(Difference listings)
::::::::
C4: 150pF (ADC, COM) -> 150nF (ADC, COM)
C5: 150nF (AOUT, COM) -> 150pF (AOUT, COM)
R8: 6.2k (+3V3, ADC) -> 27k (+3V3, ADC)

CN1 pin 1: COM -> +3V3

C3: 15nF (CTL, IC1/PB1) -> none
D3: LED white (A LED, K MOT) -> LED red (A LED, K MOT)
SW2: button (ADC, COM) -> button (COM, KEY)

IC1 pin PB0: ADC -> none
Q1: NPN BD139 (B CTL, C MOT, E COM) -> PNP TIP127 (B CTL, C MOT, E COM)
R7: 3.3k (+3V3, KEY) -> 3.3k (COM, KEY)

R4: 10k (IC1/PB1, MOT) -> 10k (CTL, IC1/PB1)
::::::::
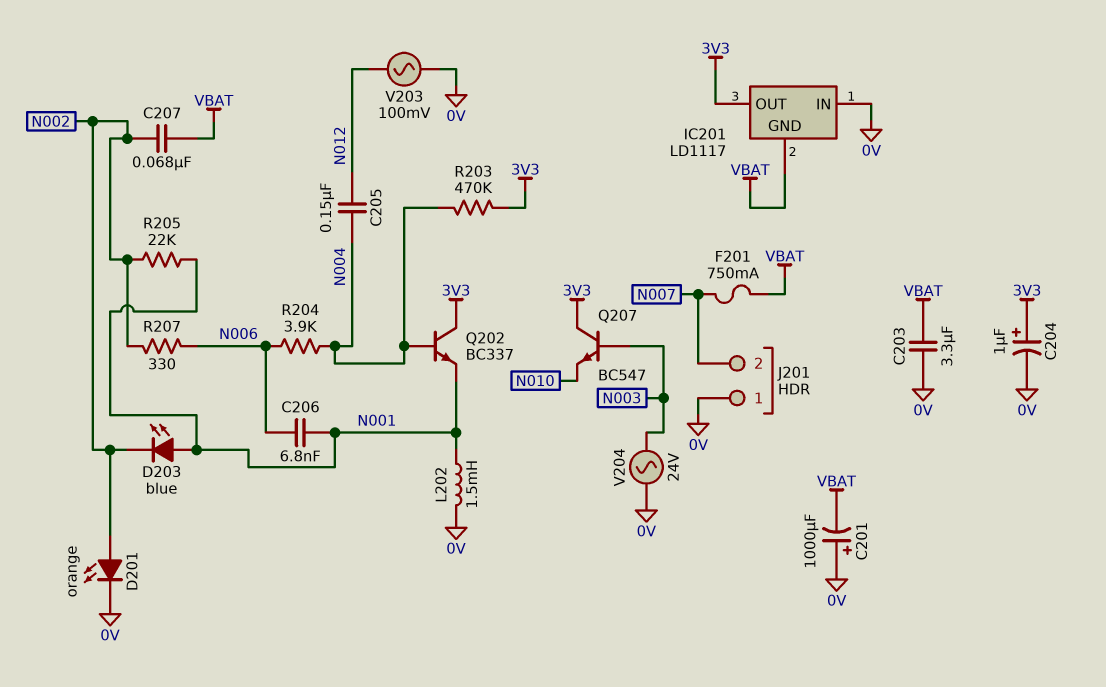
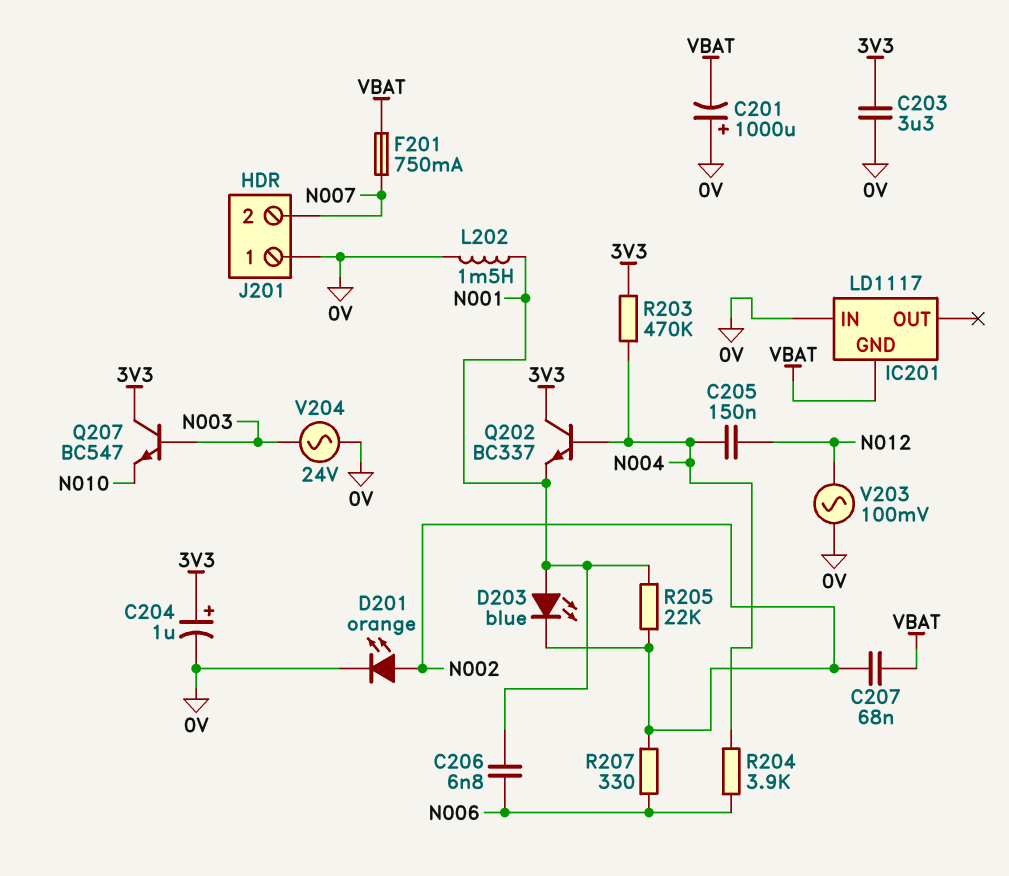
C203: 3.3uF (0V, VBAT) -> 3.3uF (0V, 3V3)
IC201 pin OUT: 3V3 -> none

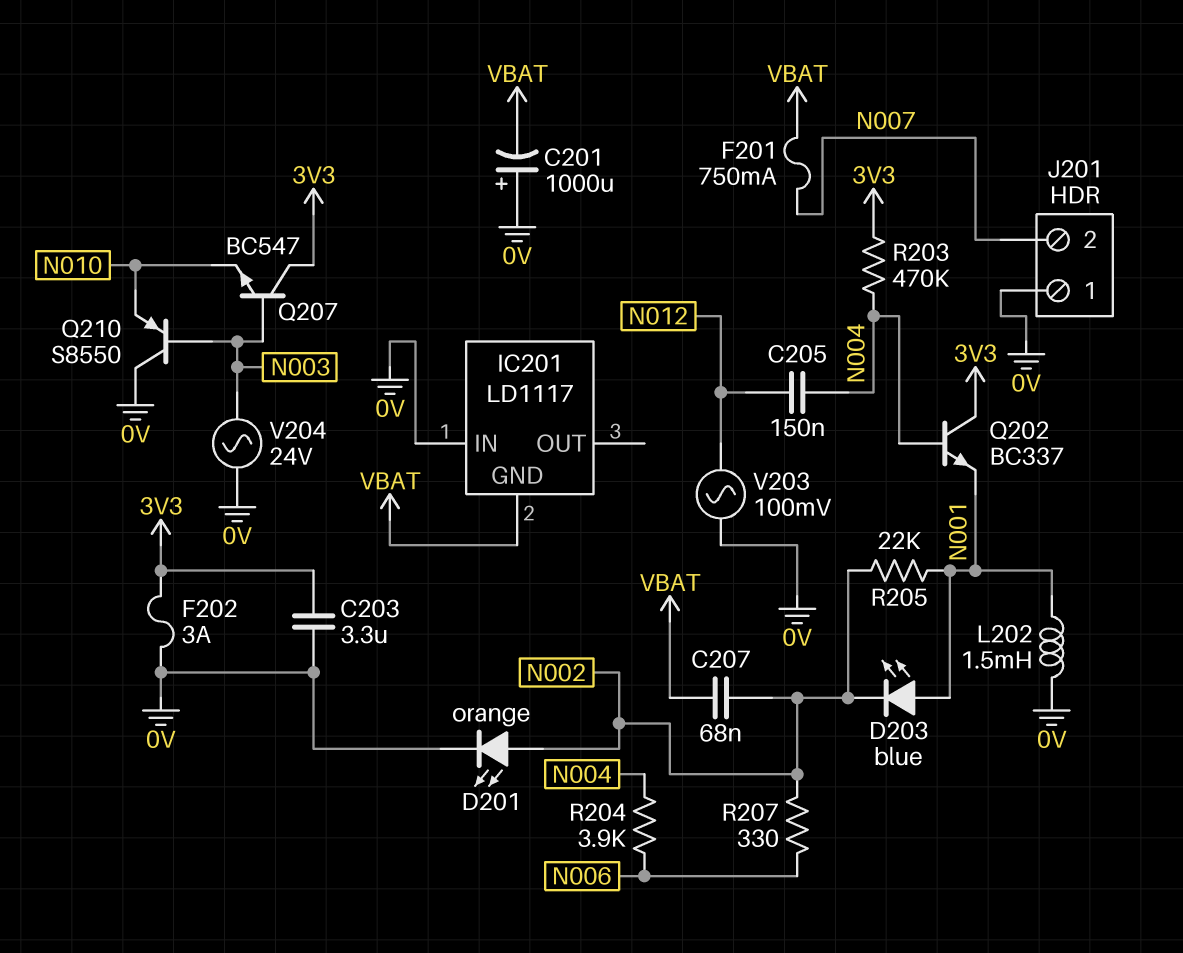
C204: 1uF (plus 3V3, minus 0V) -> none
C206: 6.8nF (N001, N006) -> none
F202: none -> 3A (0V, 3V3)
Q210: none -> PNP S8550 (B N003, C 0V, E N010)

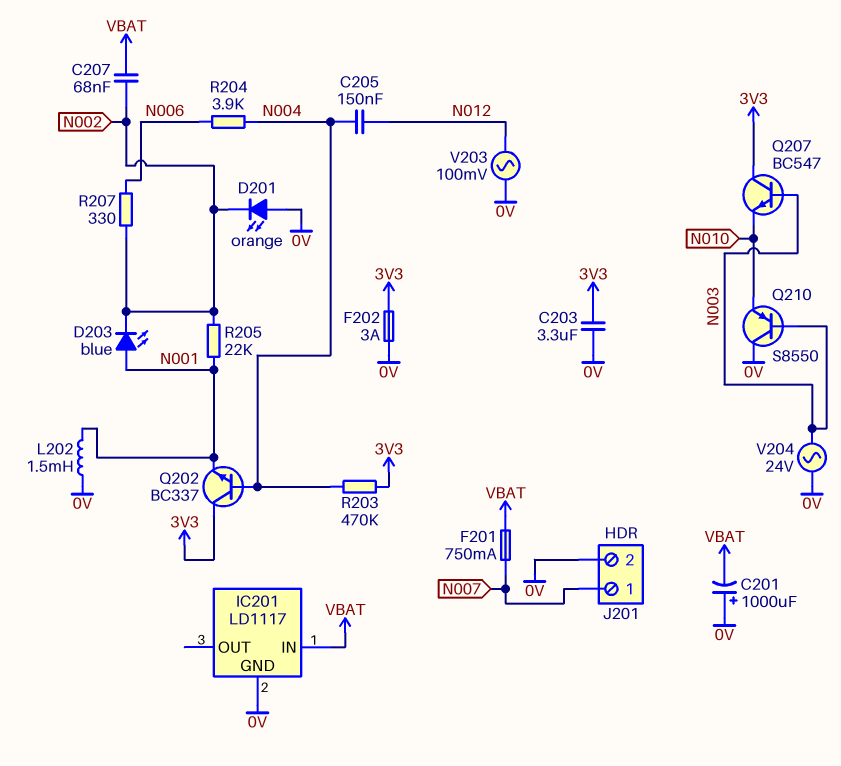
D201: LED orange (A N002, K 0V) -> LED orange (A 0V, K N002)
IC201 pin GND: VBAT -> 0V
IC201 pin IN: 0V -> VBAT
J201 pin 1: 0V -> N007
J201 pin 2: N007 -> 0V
::::::::
# ASSIGNED TASK
Your answer should consist of the lines above between those holding "C206: 6.8nF (N001, N006) -> none" and "J201 pin 2: N007 -> 0V", inclusive, reproduced word for word and without pictures.

# ANSWER TO THE EXERCISE
C206: 6.8nF (N001, N006) -> none
F202: none -> 3A (0V, 3V3)
Q210: none -> PNP S8550 (B N003, C 0V, E N010)

D201: LED orange (A N002, K 0V) -> LED orange (A 0V, K N002)
IC201 pin GND: VBAT -> 0V
IC201 pin IN: 0V -> VBAT
J201 pin 1: 0V -> N007
J201 pin 2: N007 -> 0V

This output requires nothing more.